* **Data block**:

◆ ◆ ◆

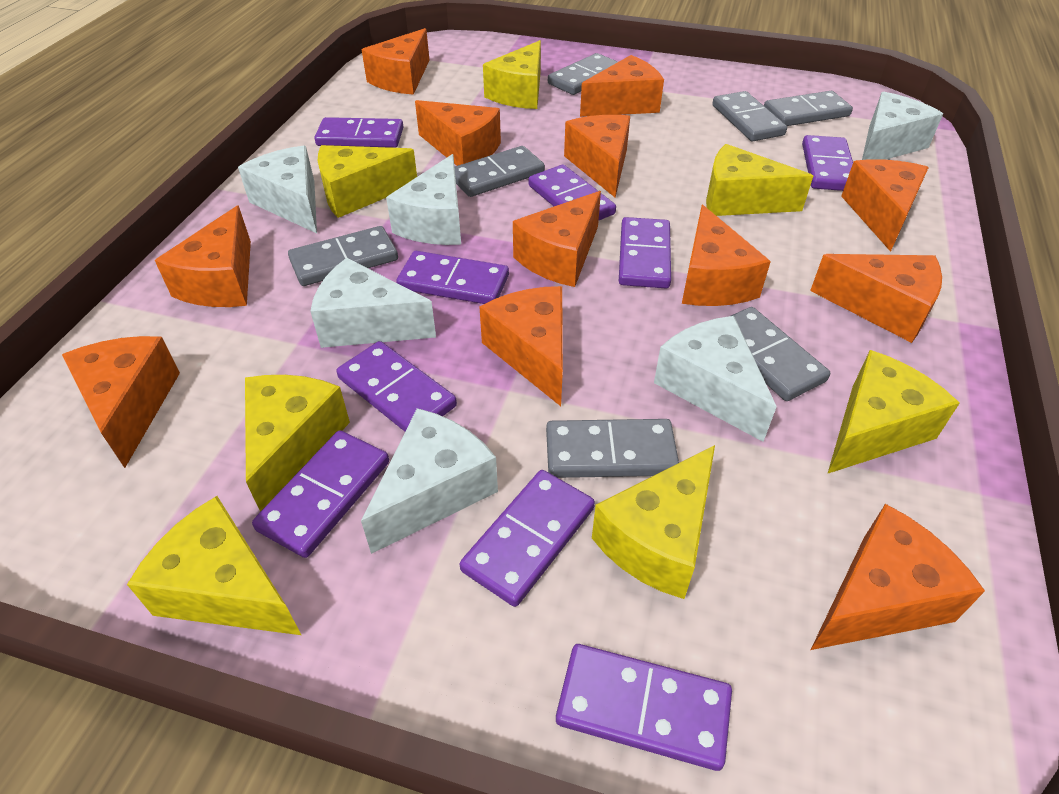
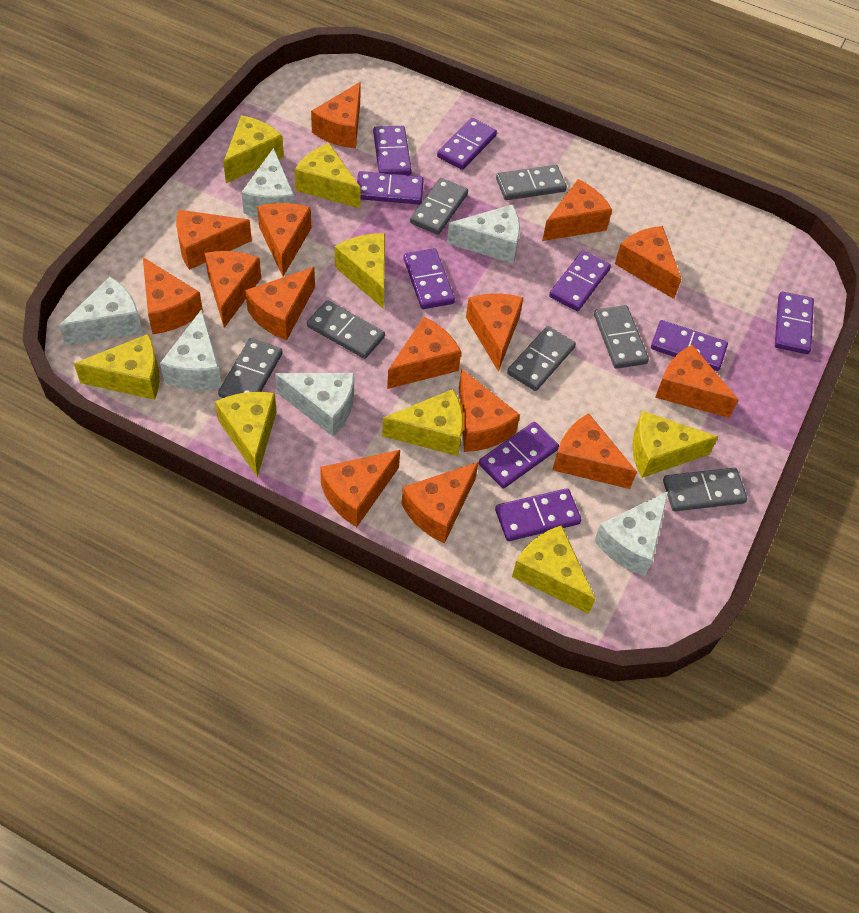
orange cheese: 12 -> 15
yellow cheese: 7 -> 8

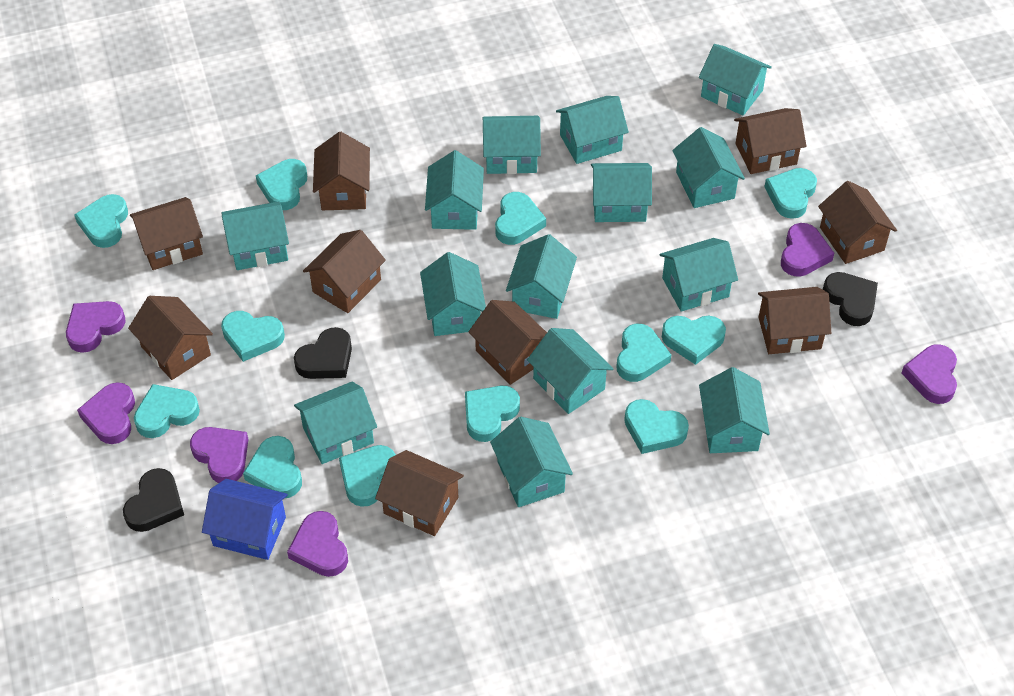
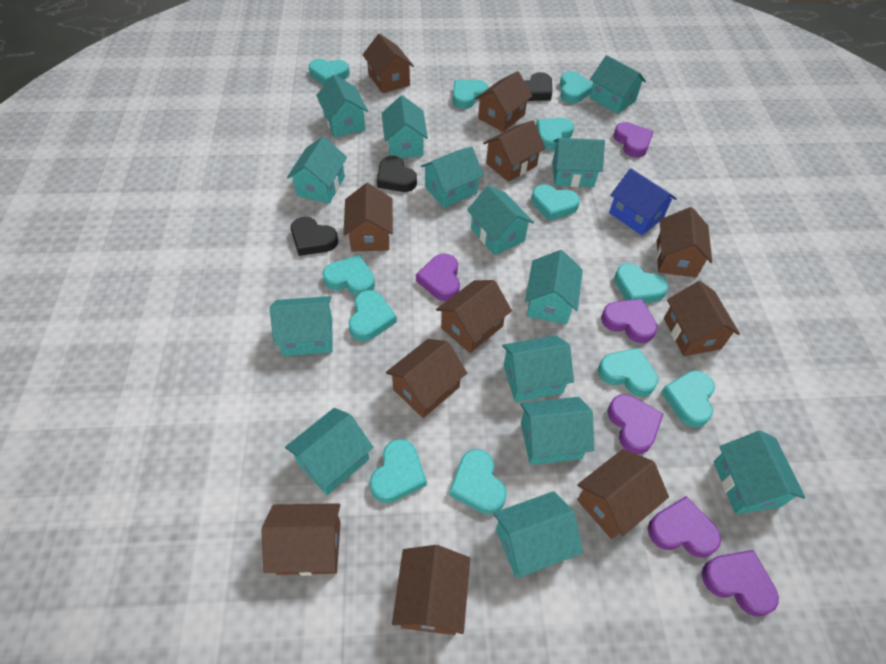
brown house: 9 -> 11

◆ ◆ ◆

* **Problem requirements**: Line by line and exactly, write out the material above. Skip the pictures.

* **Your solution**:
orange cheese: 12 -> 15
yellow cheese: 7 -> 8

brown house: 9 -> 11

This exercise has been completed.